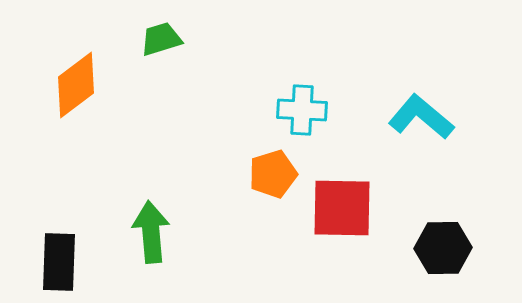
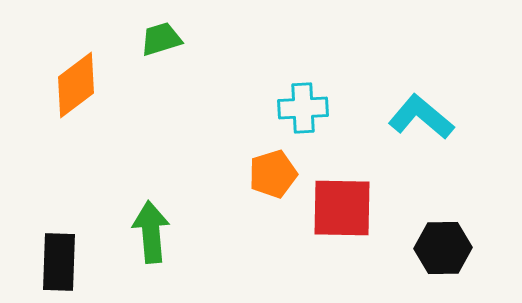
cyan cross: moved 1 px right, 2 px up; rotated 6 degrees counterclockwise
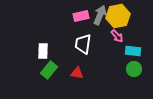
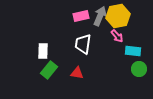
gray arrow: moved 1 px down
green circle: moved 5 px right
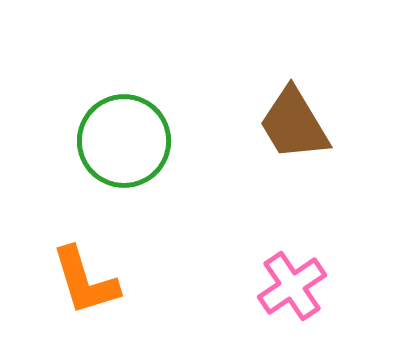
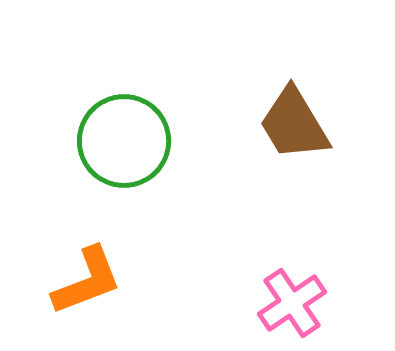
orange L-shape: moved 2 px right; rotated 94 degrees counterclockwise
pink cross: moved 17 px down
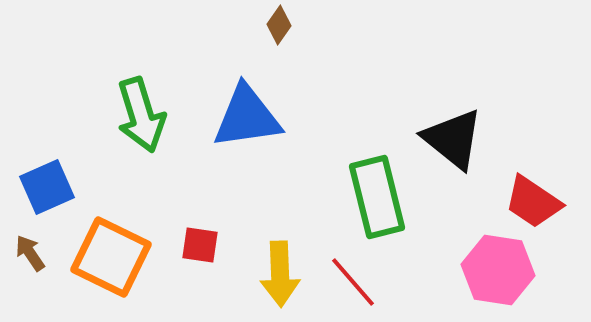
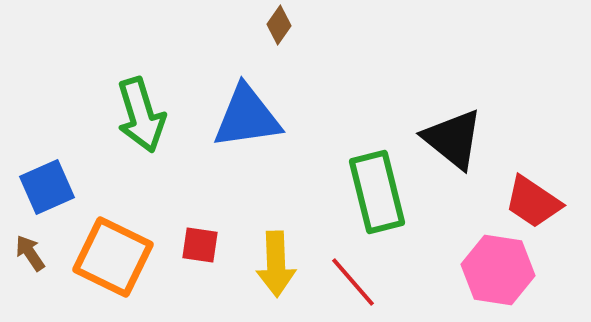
green rectangle: moved 5 px up
orange square: moved 2 px right
yellow arrow: moved 4 px left, 10 px up
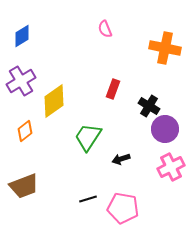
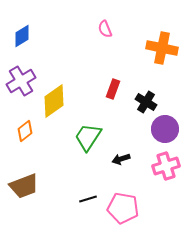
orange cross: moved 3 px left
black cross: moved 3 px left, 4 px up
pink cross: moved 5 px left, 1 px up; rotated 8 degrees clockwise
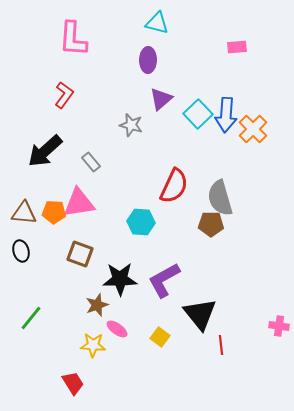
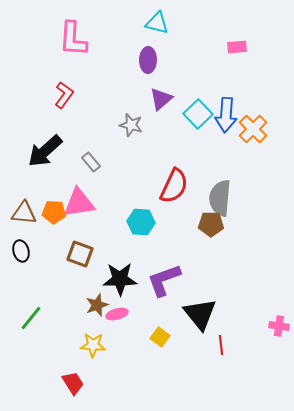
gray semicircle: rotated 21 degrees clockwise
purple L-shape: rotated 9 degrees clockwise
pink ellipse: moved 15 px up; rotated 50 degrees counterclockwise
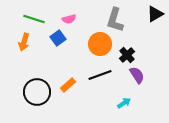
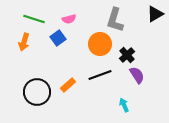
cyan arrow: moved 2 px down; rotated 80 degrees counterclockwise
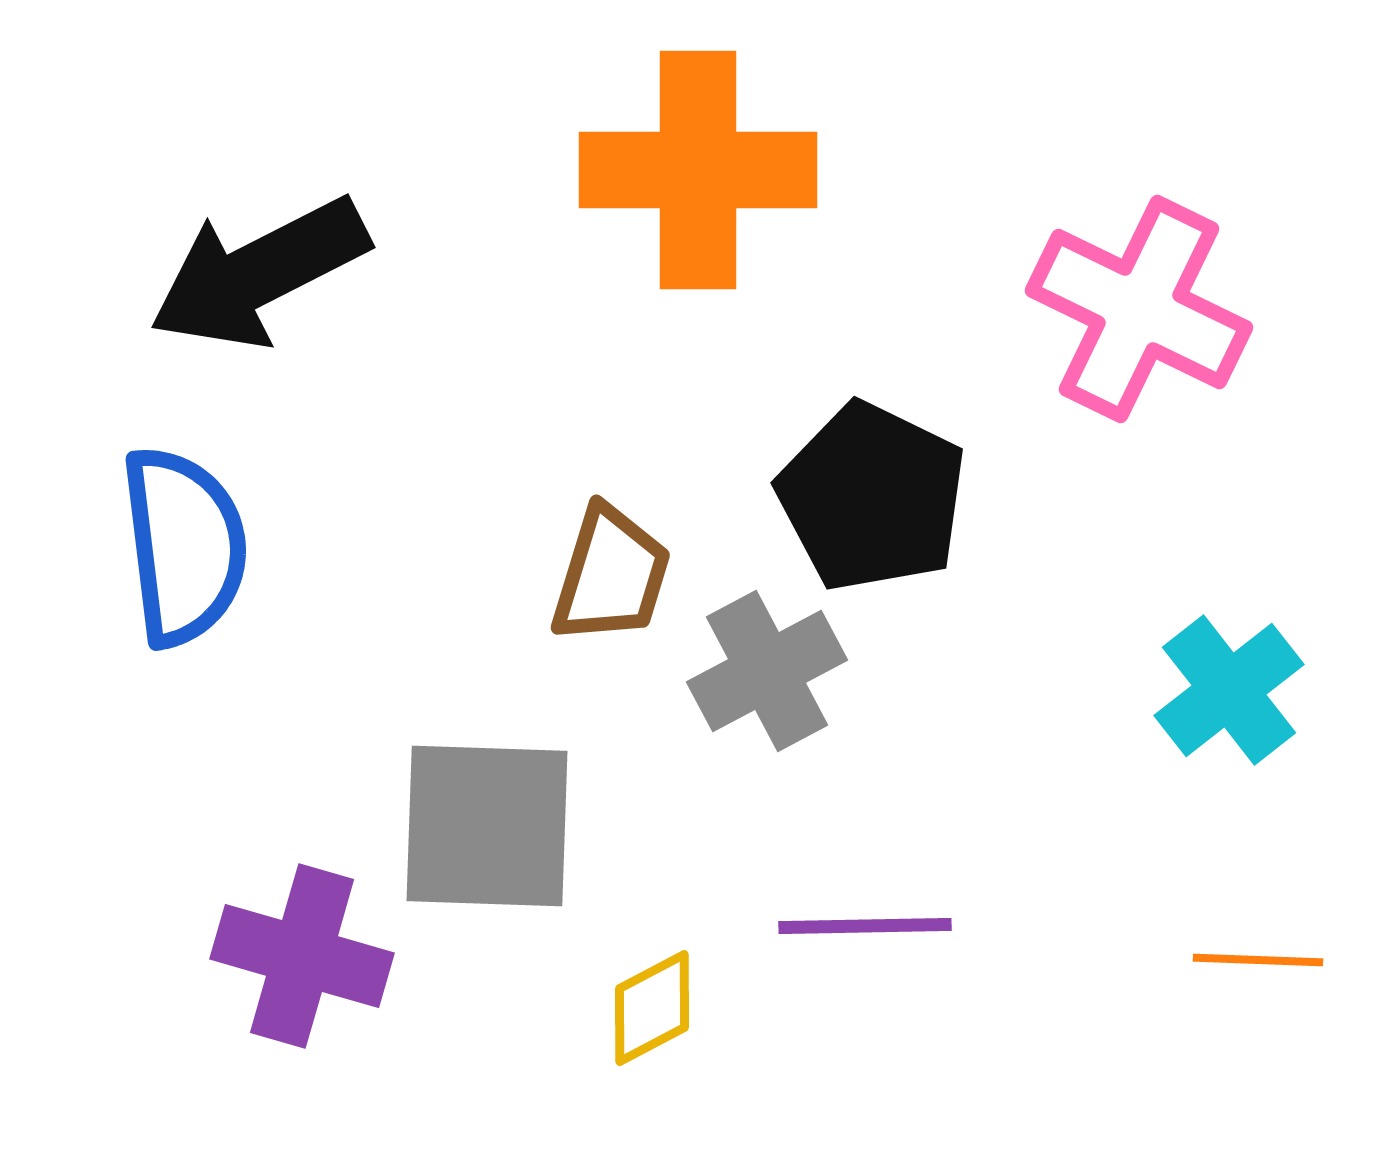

YOUR TASK
Look above for the line containing "gray arrow: moved 1 px down"; output that line and all lines after it through the last one exactly, without the pictures.

THE COMPLETED TASK
gray arrow: moved 1 px down
green circle: moved 5 px right
orange L-shape: moved 2 px right; rotated 94 degrees counterclockwise
pink cross: moved 17 px down
green rectangle: moved 5 px up
orange square: moved 2 px right
yellow arrow: moved 4 px left, 10 px up
orange cross: moved 3 px left
black cross: moved 3 px left, 4 px up
pink cross: moved 5 px left, 1 px up; rotated 8 degrees clockwise
gray semicircle: rotated 21 degrees clockwise
purple L-shape: rotated 9 degrees clockwise
pink ellipse: moved 15 px up; rotated 50 degrees counterclockwise
cyan arrow: moved 2 px down; rotated 80 degrees counterclockwise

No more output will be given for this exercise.